Exercise requirements:
Write out, word for word, the part of the listing below that opens with the line containing "DRIVER pin IN1: A7 -> D10" and closes with the line containing "STEPPER pin IN4: D7 -> none", keeping both of those lines and adding no others.

Working data:

+++

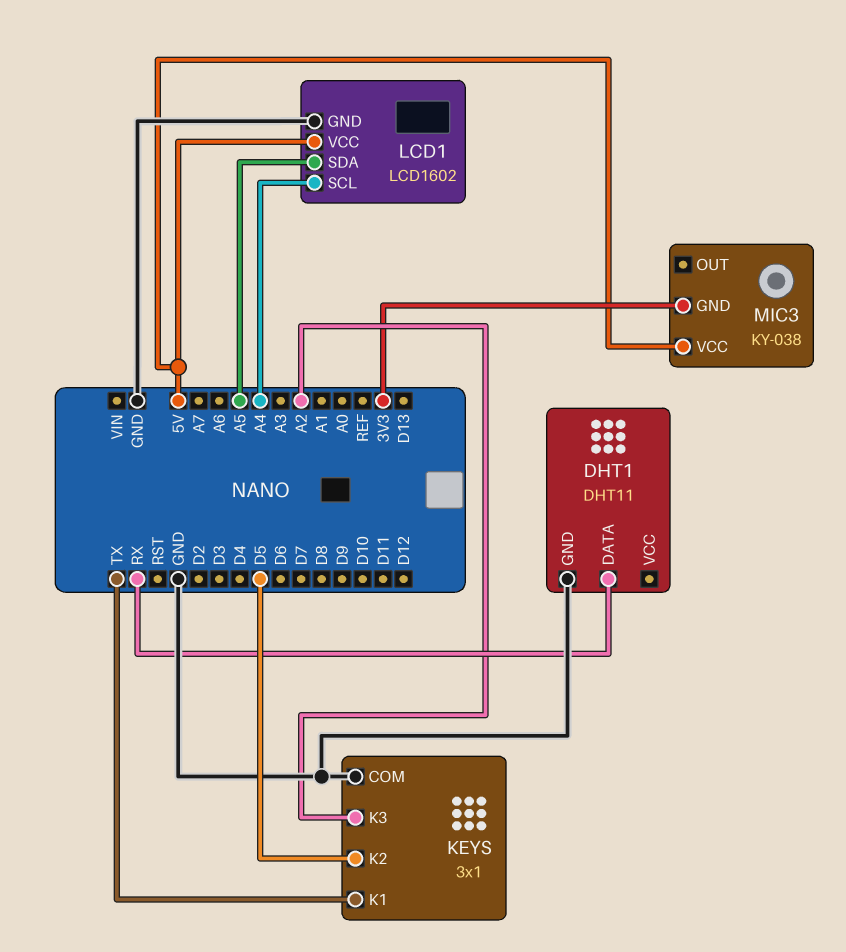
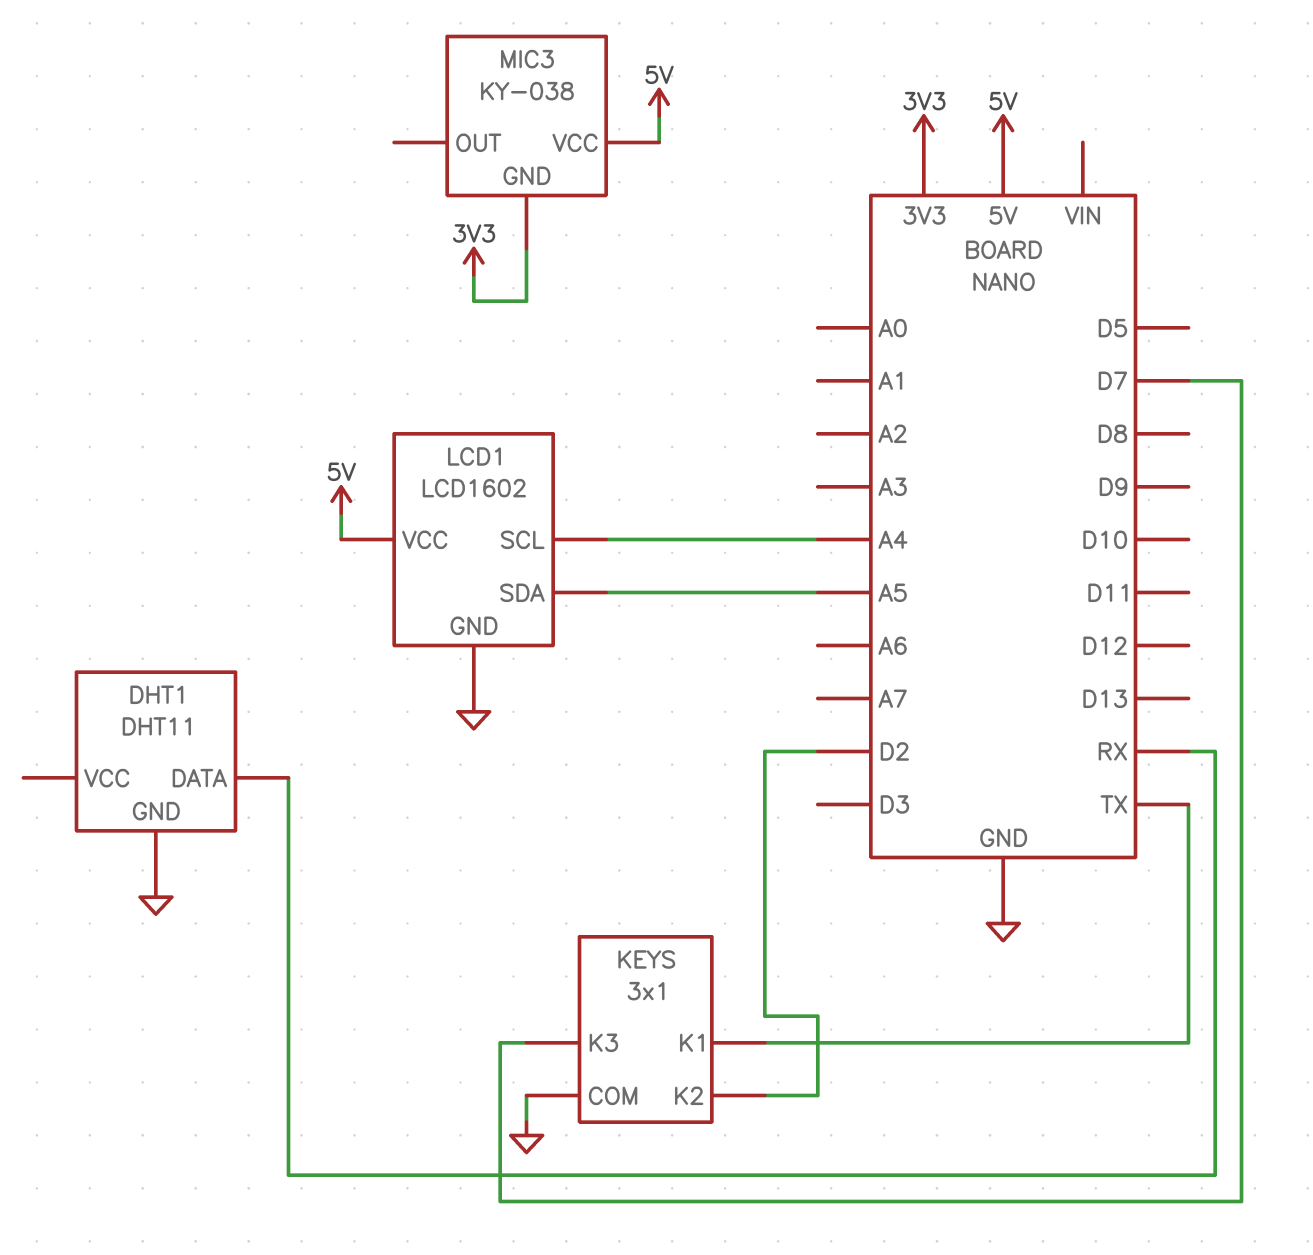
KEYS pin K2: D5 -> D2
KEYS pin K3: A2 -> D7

+++

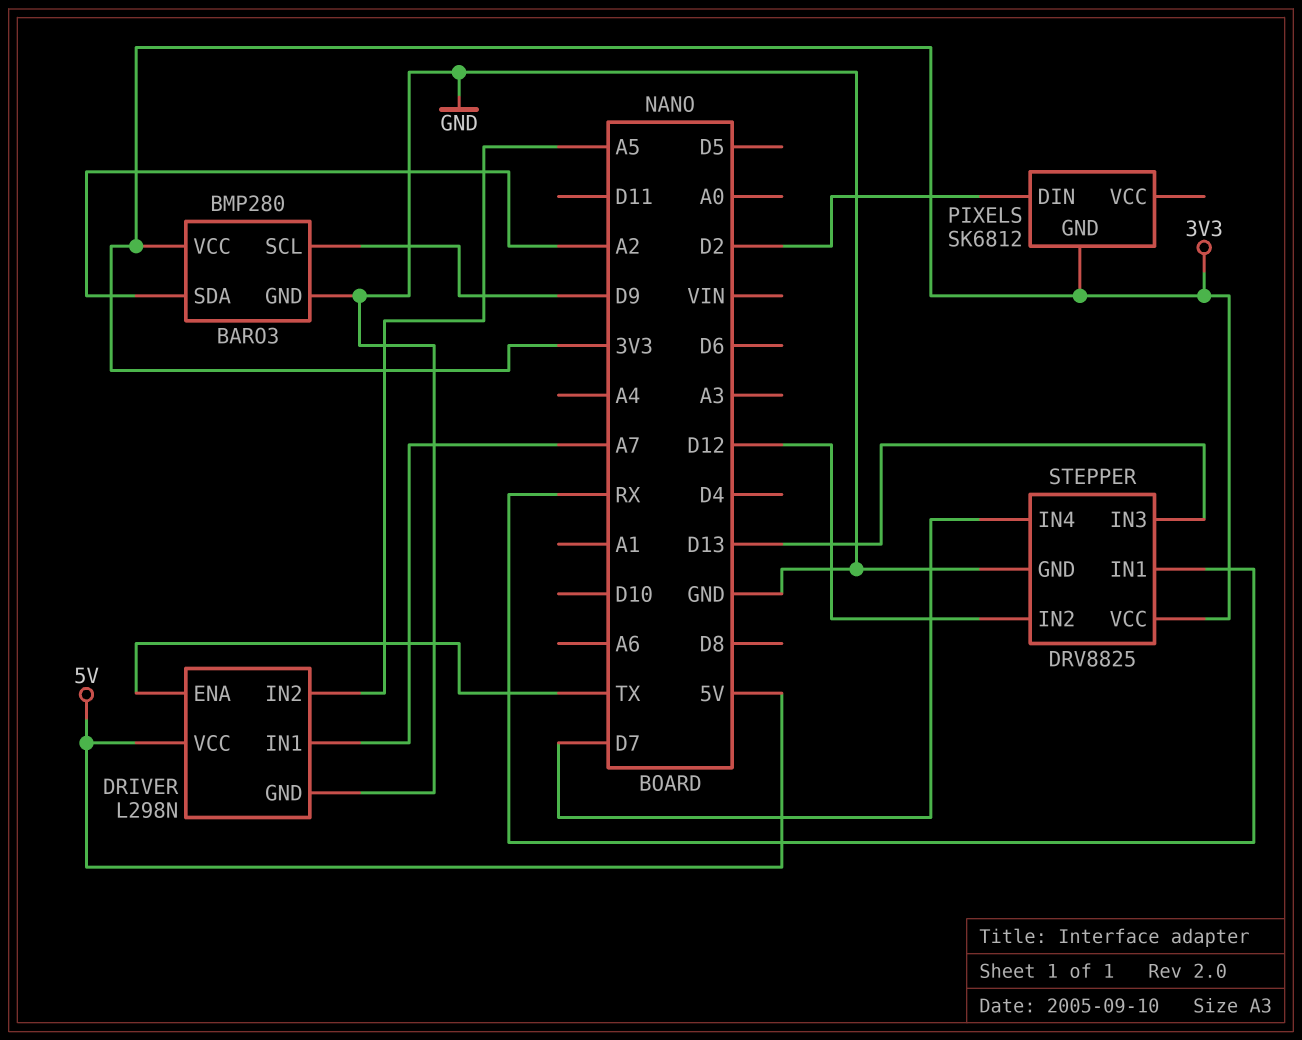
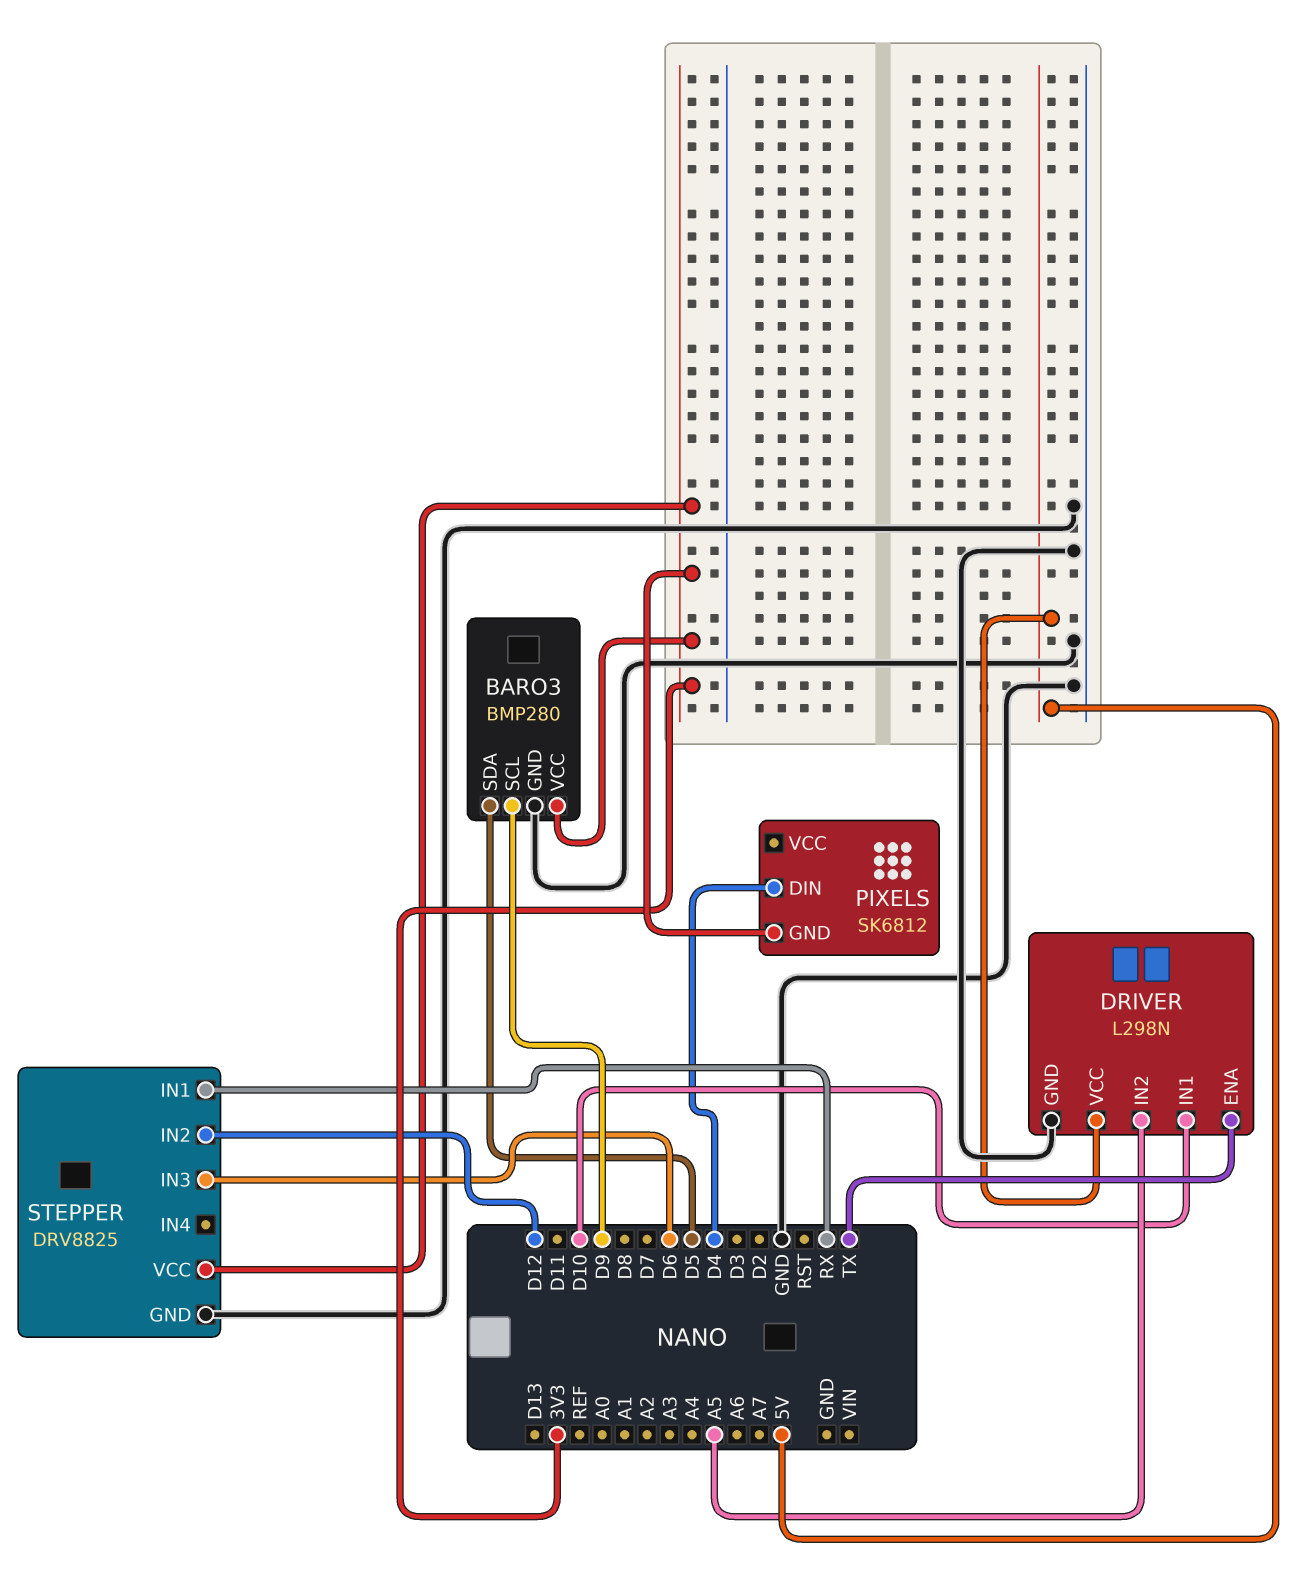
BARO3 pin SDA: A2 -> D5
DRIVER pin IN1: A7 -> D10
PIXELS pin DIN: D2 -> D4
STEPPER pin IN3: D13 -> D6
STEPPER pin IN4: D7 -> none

+++

Solution for this task:
DRIVER pin IN1: A7 -> D10
PIXELS pin DIN: D2 -> D4
STEPPER pin IN3: D13 -> D6
STEPPER pin IN4: D7 -> none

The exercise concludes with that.